What you return must match the records word for word, except that images are dropped.

------------------------------------------------------------------------

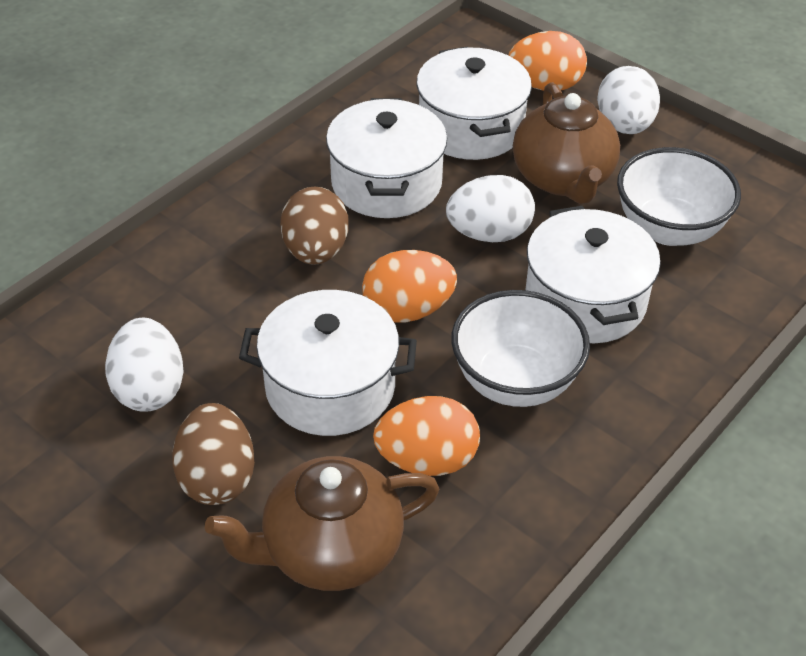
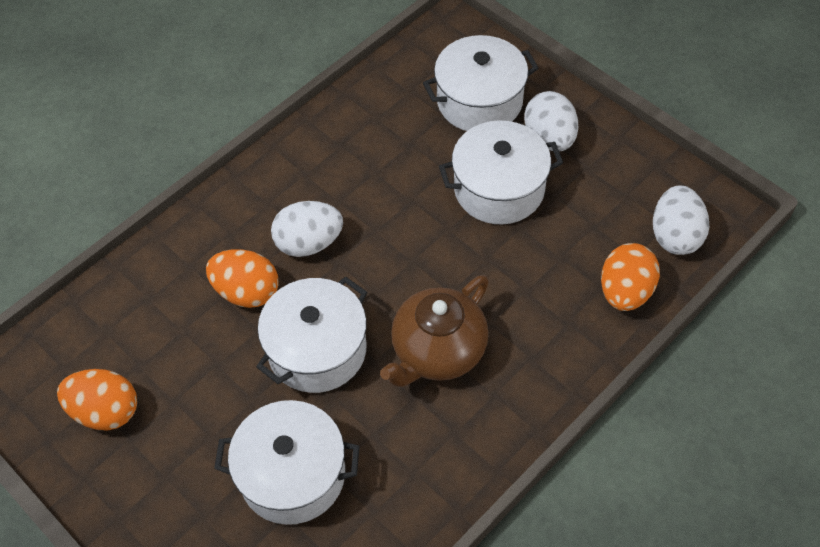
brown egg: 2 -> 0
brown teapot: 2 -> 1
white bowl: 2 -> 0

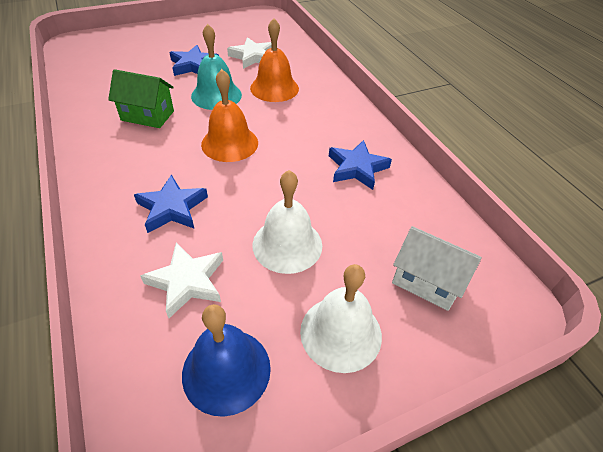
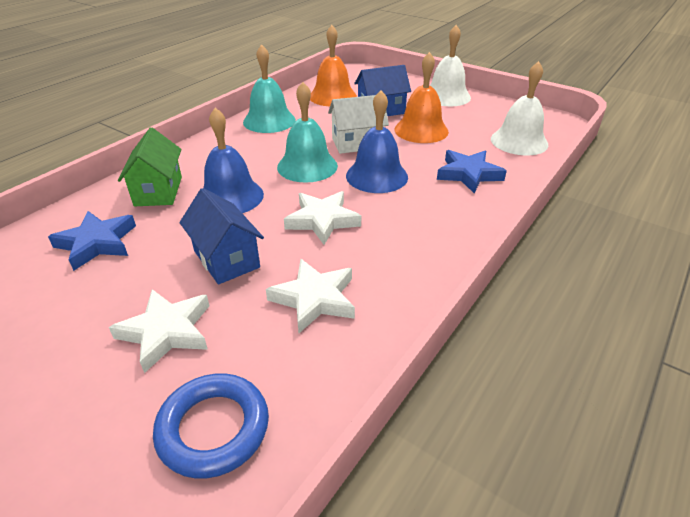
blue bell: 1 -> 2
blue house: 0 -> 2
blue ring: 0 -> 1
blue star: 3 -> 2
turquoise bell: 1 -> 2
white star: 2 -> 3

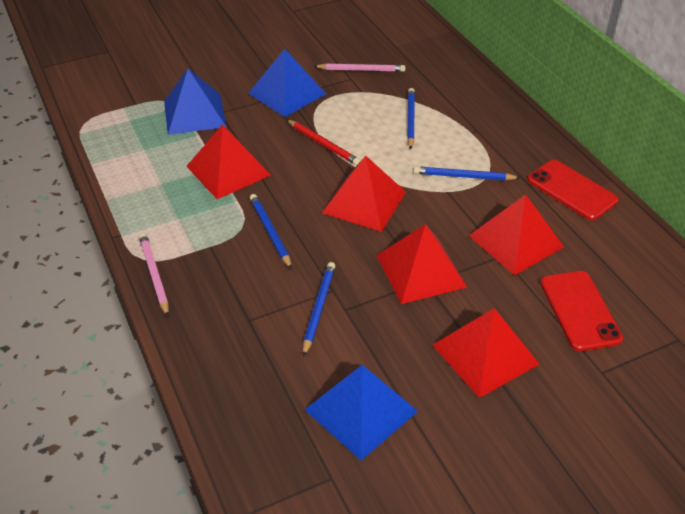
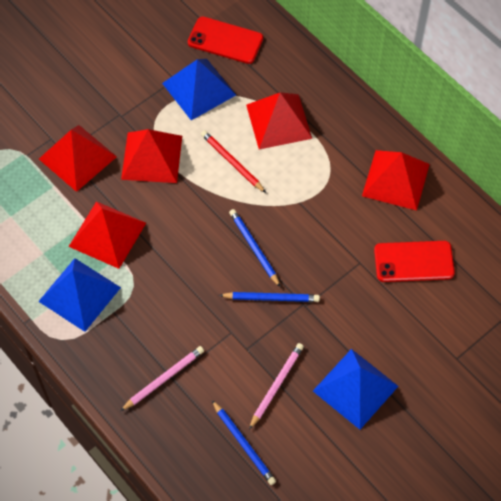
blue pencil: 4 -> 3

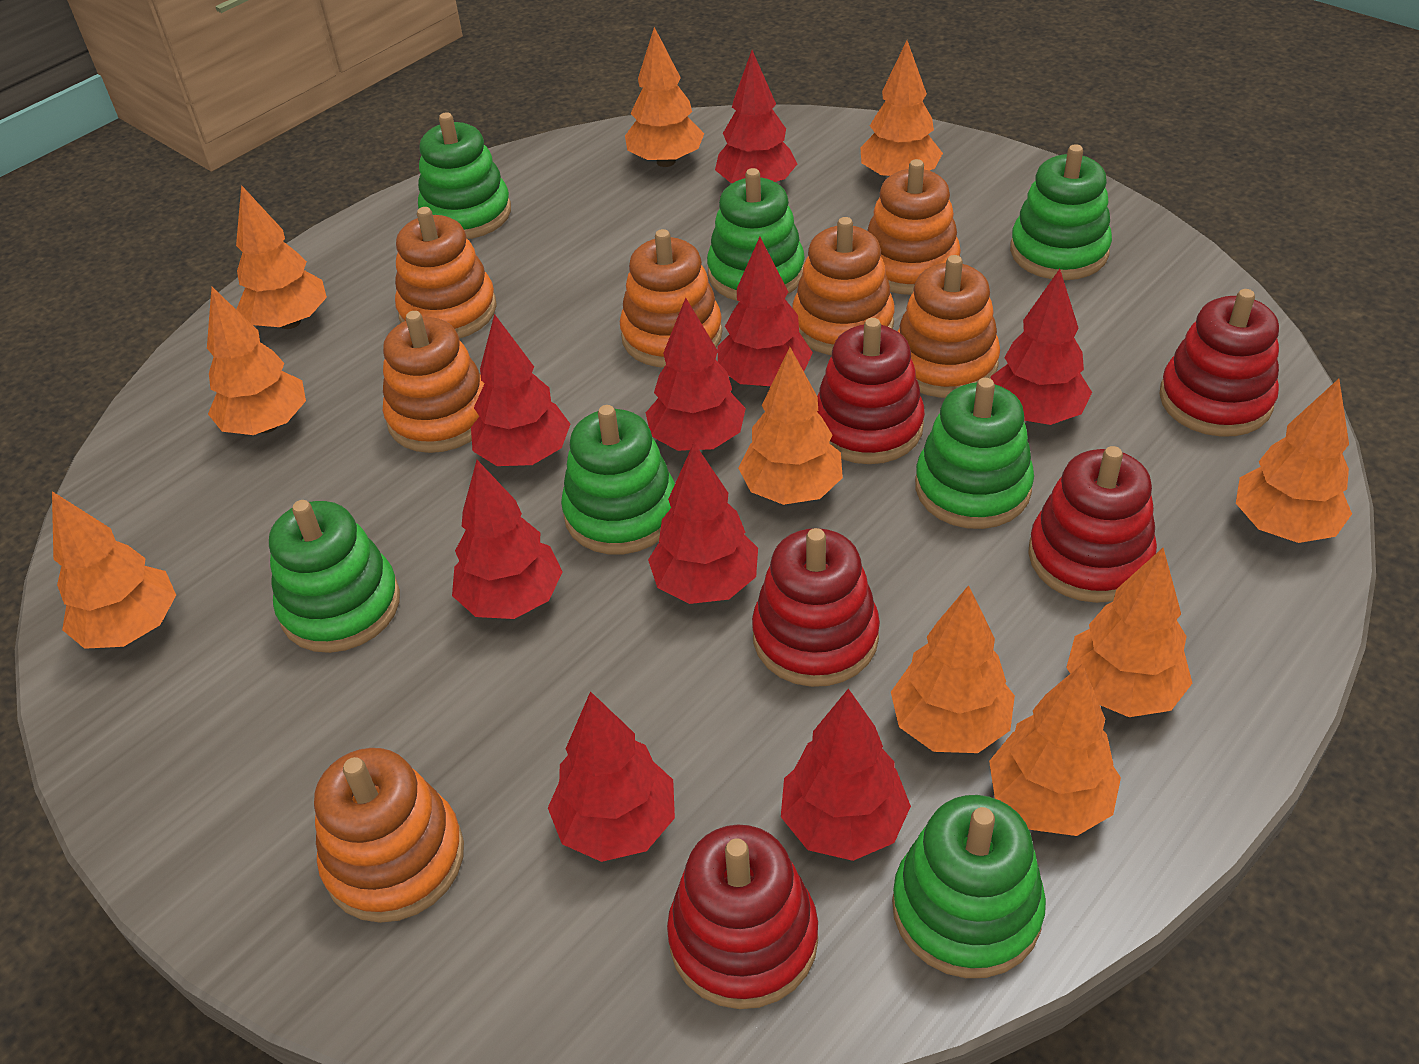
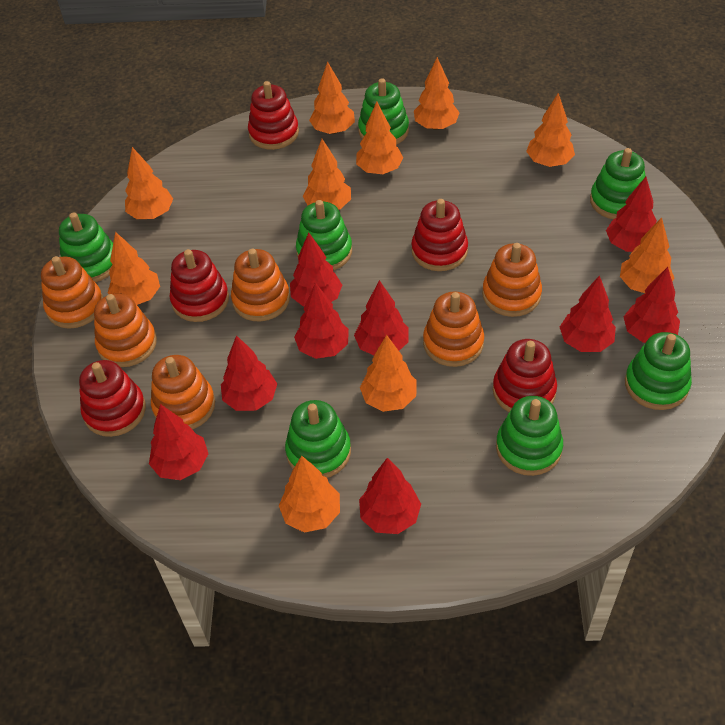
orange stacking toy: 7 -> 6

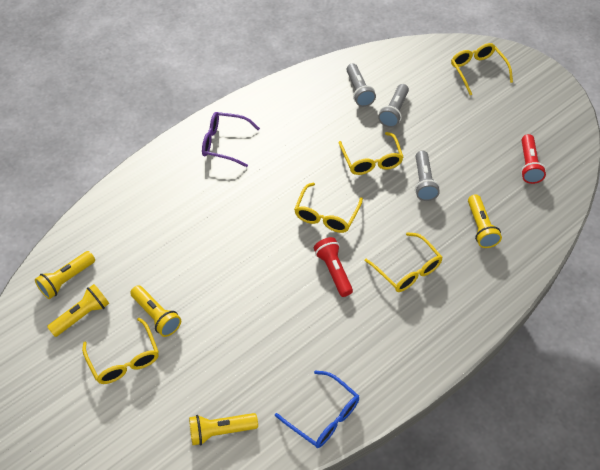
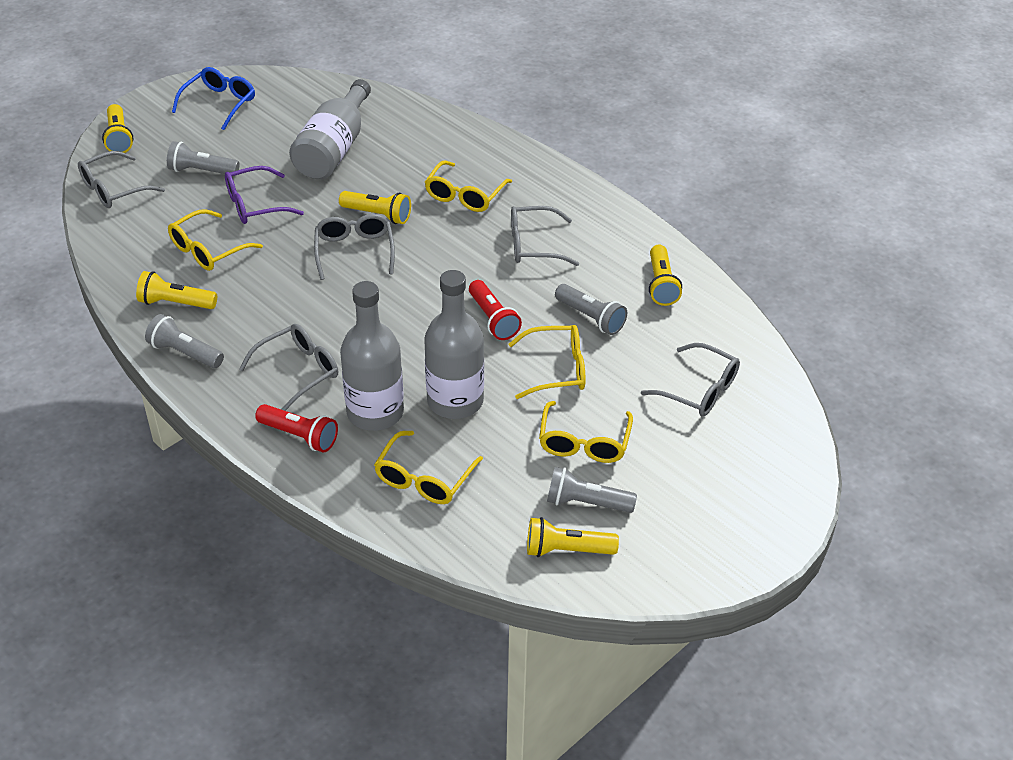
grey bottle: 0 -> 3
grey flashlight: 3 -> 4
grey glasses: 0 -> 5

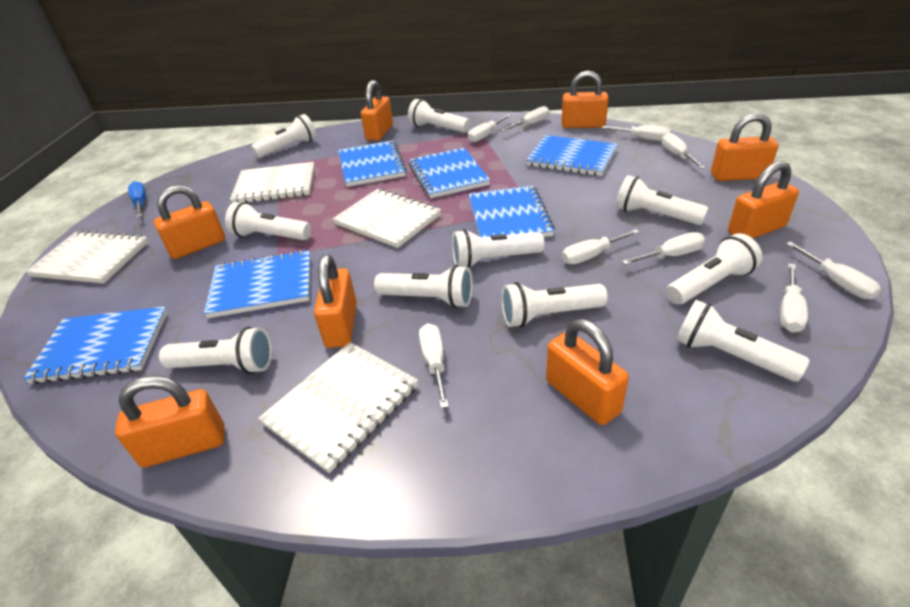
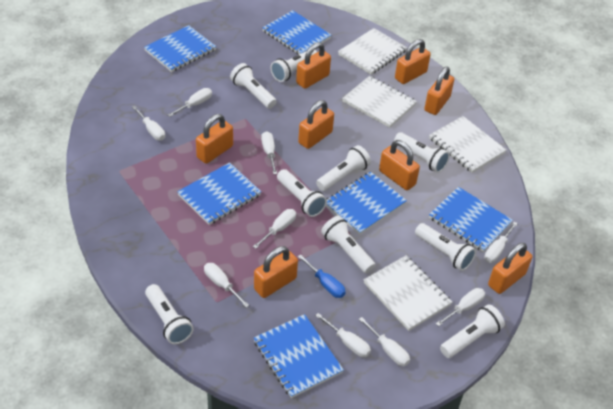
white flashlight: 10 -> 9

------------------------------------------------------------------------

> Exercise answer
brown egg: 2 -> 0
brown teapot: 2 -> 1
white bowl: 2 -> 0

blue bell: 1 -> 2
blue house: 0 -> 2
blue ring: 0 -> 1
blue star: 3 -> 2
turquoise bell: 1 -> 2
white star: 2 -> 3

blue pencil: 4 -> 3

orange stacking toy: 7 -> 6

grey bottle: 0 -> 3
grey flashlight: 3 -> 4
grey glasses: 0 -> 5

white flashlight: 10 -> 9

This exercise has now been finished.